Convert the notation in every row into a JSON list of strings, one string per line, with blank lines omitted. Leave the pictures out of the answer.
● ● ● ●
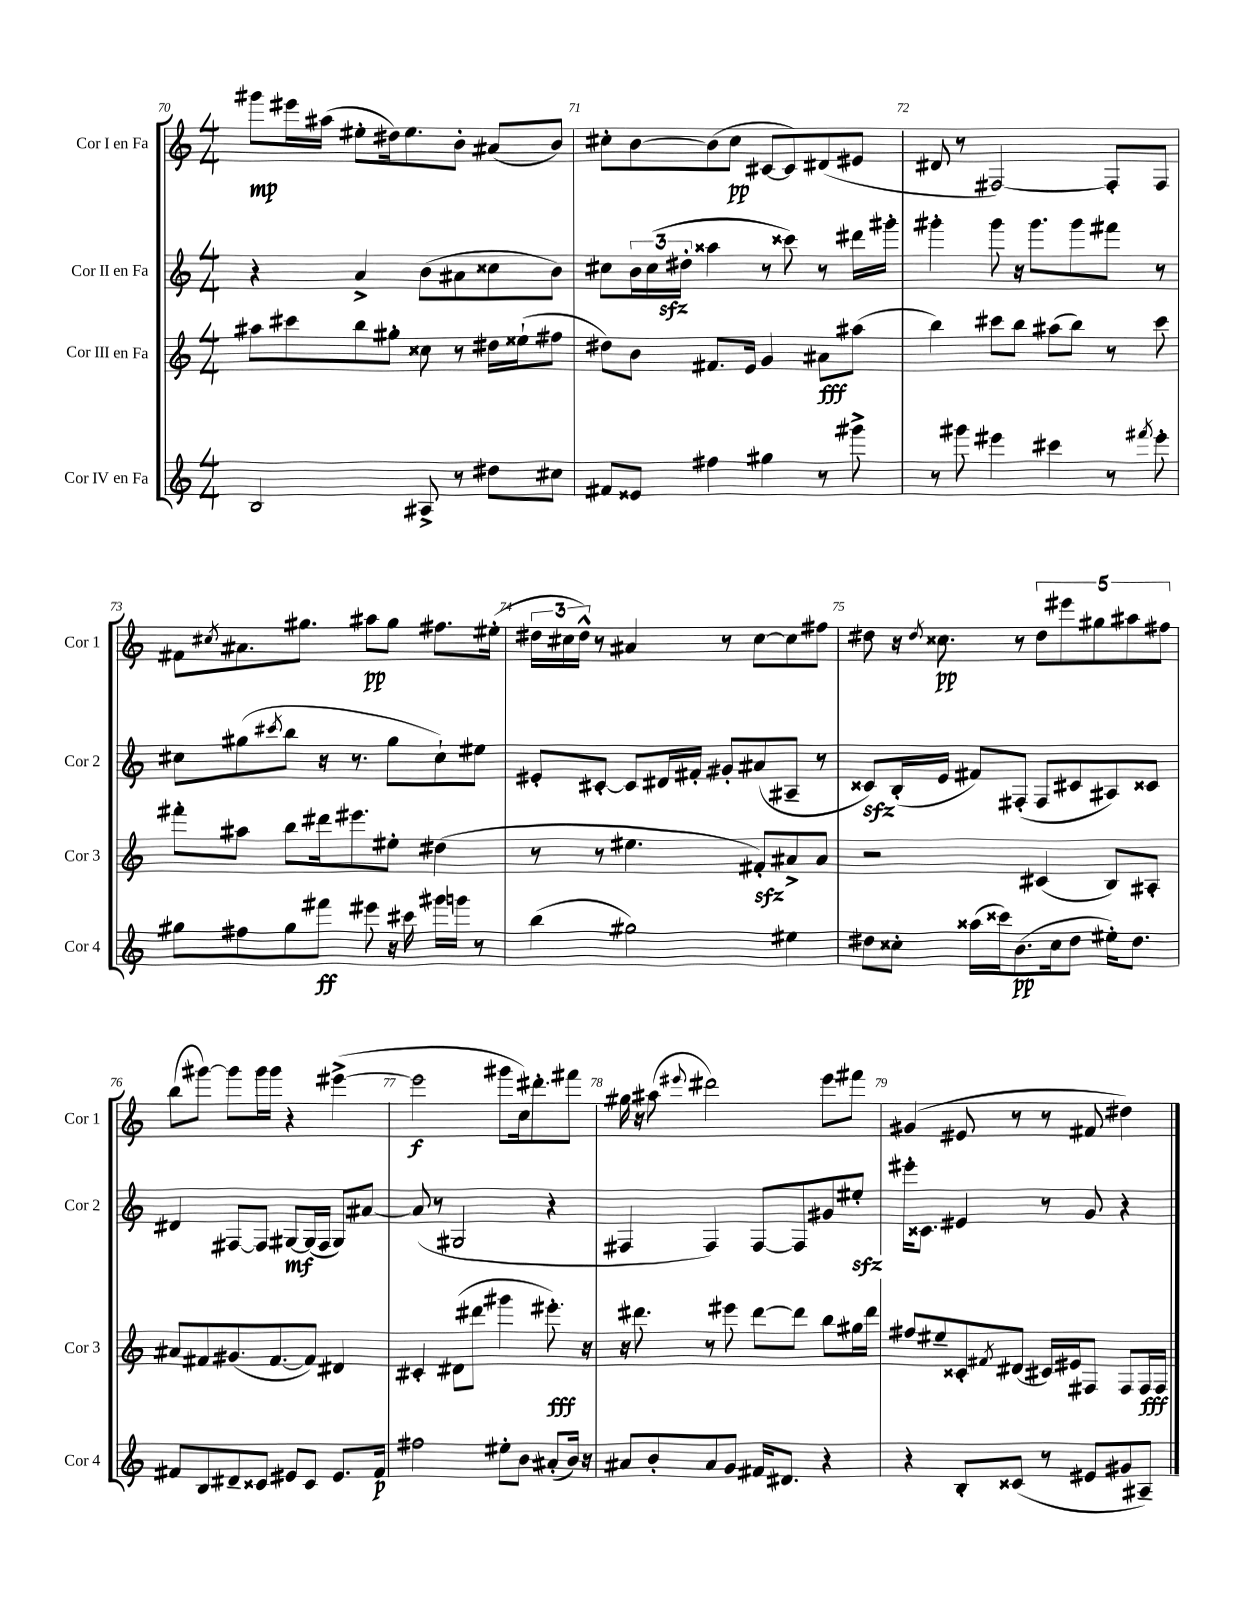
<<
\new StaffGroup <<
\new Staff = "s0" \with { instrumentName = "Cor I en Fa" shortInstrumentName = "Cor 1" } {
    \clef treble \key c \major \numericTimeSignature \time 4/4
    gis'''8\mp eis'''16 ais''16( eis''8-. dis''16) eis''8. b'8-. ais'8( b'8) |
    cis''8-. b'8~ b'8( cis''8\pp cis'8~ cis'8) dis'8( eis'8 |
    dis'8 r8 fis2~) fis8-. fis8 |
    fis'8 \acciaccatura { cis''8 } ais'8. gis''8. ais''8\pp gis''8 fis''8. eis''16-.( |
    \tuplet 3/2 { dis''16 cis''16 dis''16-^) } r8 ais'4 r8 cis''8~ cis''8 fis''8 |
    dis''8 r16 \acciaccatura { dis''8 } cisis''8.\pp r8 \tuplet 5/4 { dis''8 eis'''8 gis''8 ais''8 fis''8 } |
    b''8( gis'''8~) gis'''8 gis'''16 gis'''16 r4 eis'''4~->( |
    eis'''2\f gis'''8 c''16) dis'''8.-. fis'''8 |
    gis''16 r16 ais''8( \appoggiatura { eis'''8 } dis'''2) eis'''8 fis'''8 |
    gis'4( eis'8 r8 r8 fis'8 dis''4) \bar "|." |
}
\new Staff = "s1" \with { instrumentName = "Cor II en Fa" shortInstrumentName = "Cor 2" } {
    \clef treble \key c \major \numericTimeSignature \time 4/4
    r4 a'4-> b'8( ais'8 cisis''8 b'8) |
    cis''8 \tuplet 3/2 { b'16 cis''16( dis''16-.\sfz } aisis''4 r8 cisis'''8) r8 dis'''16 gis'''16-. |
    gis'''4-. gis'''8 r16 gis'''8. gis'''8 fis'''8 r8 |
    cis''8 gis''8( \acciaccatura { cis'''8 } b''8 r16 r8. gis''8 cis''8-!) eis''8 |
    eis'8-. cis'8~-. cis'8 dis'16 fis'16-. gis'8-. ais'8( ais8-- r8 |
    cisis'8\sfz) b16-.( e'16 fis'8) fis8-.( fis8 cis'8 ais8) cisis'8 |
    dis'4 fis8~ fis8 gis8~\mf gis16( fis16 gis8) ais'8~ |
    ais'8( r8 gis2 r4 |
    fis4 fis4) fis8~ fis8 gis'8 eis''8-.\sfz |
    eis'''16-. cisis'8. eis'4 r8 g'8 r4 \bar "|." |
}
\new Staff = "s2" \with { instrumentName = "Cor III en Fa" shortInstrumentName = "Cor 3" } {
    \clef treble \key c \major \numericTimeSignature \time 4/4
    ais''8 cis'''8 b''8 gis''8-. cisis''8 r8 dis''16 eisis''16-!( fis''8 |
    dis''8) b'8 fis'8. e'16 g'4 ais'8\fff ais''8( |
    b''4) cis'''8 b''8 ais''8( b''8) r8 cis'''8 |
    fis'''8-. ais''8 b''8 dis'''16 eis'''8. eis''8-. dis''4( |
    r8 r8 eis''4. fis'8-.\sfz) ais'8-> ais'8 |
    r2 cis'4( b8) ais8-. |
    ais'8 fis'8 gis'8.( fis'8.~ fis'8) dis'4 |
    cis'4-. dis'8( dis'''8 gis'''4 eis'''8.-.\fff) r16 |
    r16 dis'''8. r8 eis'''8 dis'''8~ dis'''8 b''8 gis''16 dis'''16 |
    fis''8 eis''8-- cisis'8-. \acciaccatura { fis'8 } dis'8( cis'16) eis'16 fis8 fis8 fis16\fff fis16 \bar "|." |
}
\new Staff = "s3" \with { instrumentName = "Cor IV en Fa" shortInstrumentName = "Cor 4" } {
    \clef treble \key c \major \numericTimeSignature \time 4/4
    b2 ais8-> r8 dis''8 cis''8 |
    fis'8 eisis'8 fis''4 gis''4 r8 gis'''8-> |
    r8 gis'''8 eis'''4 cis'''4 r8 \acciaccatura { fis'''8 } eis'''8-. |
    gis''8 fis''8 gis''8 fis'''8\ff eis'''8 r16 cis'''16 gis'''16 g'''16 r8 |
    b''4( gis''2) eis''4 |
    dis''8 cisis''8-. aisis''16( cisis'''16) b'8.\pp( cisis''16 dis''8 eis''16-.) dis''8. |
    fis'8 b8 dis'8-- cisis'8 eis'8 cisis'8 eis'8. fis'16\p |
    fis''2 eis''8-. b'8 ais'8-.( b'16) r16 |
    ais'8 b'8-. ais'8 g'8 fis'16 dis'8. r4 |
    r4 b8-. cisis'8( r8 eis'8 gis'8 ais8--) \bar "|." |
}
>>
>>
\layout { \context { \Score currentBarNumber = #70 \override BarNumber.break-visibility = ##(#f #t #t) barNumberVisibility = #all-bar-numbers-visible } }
● ● ● ●
* COMPLETED TASK *
[
  "<<",
  "\\new StaffGroup <<",
  "\\new Staff = \"s0\" \\with { instrumentName = \"Cor I en Fa\" shortInstrumentName = \"Cor 1\" } {",
  "    \\clef treble \\key c \\major \\numericTimeSignature \\time 4/4",
  "    gis'''8\\mp eis'''16 ais''16( eis''8-. dis''16) eis''8. b'8-. ais'8( b'8) |",
  "    cis''8-. b'8~ b'8( cis''8\\pp cis'8~ cis'8) dis'8( eis'8 |",
  "    dis'8 r8 fis2~) fis8-. fis8 |",
  "    fis'8 \\acciaccatura { cis''8 } ais'8. gis''8. ais''8\\pp gis''8 fis''8. eis''16-.( |",
  "    \\tuplet 3/2 { dis''16 cis''16 dis''16-^) } r8 ais'4 r8 cis''8~ cis''8 fis''8 |",
  "    dis''8 r16 \\acciaccatura { dis''8 } cisis''8.\\pp r8 \\tuplet 5/4 { dis''8 eis'''8 gis''8 ais''8 fis''8 } |",
  "    b''8( gis'''8~) gis'''8 gis'''16 gis'''16 r4 eis'''4~->( |",
  "    eis'''2\\f gis'''8 c''16) dis'''8.-. fis'''8 |",
  "    gis''16 r16 ais''8( \\appoggiatura { eis'''8 } dis'''2) eis'''8 fis'''8 |",
  "    gis'4( eis'8 r8 r8 fis'8 dis''4) \\bar \"|.\" |",
  "}",
  "\\new Staff = \"s1\" \\with { instrumentName = \"Cor II en Fa\" shortInstrumentName = \"Cor 2\" } {",
  "    \\clef treble \\key c \\major \\numericTimeSignature \\time 4/4",
  "    r4 a'4-> b'8( ais'8 cisis''8 b'8) |",
  "    cis''8 \\tuplet 3/2 { b'16 cis''16( dis''16-.\\sfz } aisis''4 r8 cisis'''8) r8 dis'''16 gis'''16-. |",
  "    gis'''4-. gis'''8 r16 gis'''8. gis'''8 fis'''8 r8 |",
  "    cis''8 gis''8( \\acciaccatura { cis'''8 } b''8 r16 r8. gis''8 cis''8-!) eis''8 |",
  "    eis'8-. cis'8~-. cis'8 dis'16 fis'16-. gis'8-. ais'8( ais8-- r8 |",
  "    cisis'8\\sfz) b16-.( e'16 fis'8) fis8-.( fis8 cis'8 ais8) cisis'8 |",
  "    dis'4 fis8~ fis8 gis8~\\mf gis16( fis16 gis8) ais'8~ |",
  "    ais'8( r8 gis2 r4 |",
  "    fis4 fis4) fis8~ fis8 gis'8 eis''8-.\\sfz |",
  "    eis'''16-. cisis'8. eis'4 r8 g'8 r4 \\bar \"|.\" |",
  "}",
  "\\new Staff = \"s2\" \\with { instrumentName = \"Cor III en Fa\" shortInstrumentName = \"Cor 3\" } {",
  "    \\clef treble \\key c \\major \\numericTimeSignature \\time 4/4",
  "    ais''8 cis'''8 b''8 gis''8-. cisis''8 r8 dis''16 eisis''16-!( fis''8 |",
  "    dis''8) b'8 fis'8. e'16 g'4 ais'8\\fff ais''8( |",
  "    b''4) cis'''8 b''8 ais''8( b''8) r8 cis'''8 |",
  "    fis'''8-. ais''8 b''8 dis'''16 eis'''8. eis''8-. dis''4( |",
  "    r8 r8 eis''4. fis'8-.\\sfz) ais'8-> ais'8 |",
  "    r2 cis'4( b8) ais8-. |",
  "    ais'8 fis'8 gis'8.( fis'8.~ fis'8) dis'4 |",
  "    cis'4-. dis'8( dis'''8 gis'''4 eis'''8.-.\\fff) r16 |",
  "    r16 dis'''8. r8 eis'''8 dis'''8~ dis'''8 b''8 gis''16 dis'''16 |",
  "    fis''8 eis''8-- cisis'8-. \\acciaccatura { fis'8 } dis'8( cis'16) eis'16 fis8 fis8 fis16\\fff fis16 \\bar \"|.\" |",
  "}",
  "\\new Staff = \"s3\" \\with { instrumentName = \"Cor IV en Fa\" shortInstrumentName = \"Cor 4\" } {",
  "    \\clef treble \\key c \\major \\numericTimeSignature \\time 4/4",
  "    b2 ais8-> r8 dis''8 cis''8 |",
  "    fis'8 eisis'8 fis''4 gis''4 r8 gis'''8-> |",
  "    r8 gis'''8 eis'''4 cis'''4 r8 \\acciaccatura { fis'''8 } eis'''8-. |",
  "    gis''8 fis''8 gis''8 fis'''8\\ff eis'''8 r16 cis'''16 gis'''16 g'''16 r8 |",
  "    b''4( gis''2) eis''4 |",
  "    dis''8 cisis''8-. aisis''16( cisis'''16) b'8.\\pp( cisis''16 dis''8 eis''16-.) dis''8. |",
  "    fis'8 b8 dis'8-- cisis'8 eis'8 cisis'8 eis'8. fis'16\\p |",
  "    fis''2 eis''8-. b'8 ais'8-.( b'16) r16 |",
  "    ais'8 b'8-. ais'8 g'8 fis'16 dis'8. r4 |",
  "    r4 b8-. cisis'8( r8 eis'8 gis'8 ais8--) \\bar \"|.\" |",
  "}",
  ">>",
  ">>",
  "\\layout { \\context { \\Score currentBarNumber = #70 \\override BarNumber.break-visibility = ##(#f #t #t) barNumberVisibility = #all-bar-numbers-visible } }"
]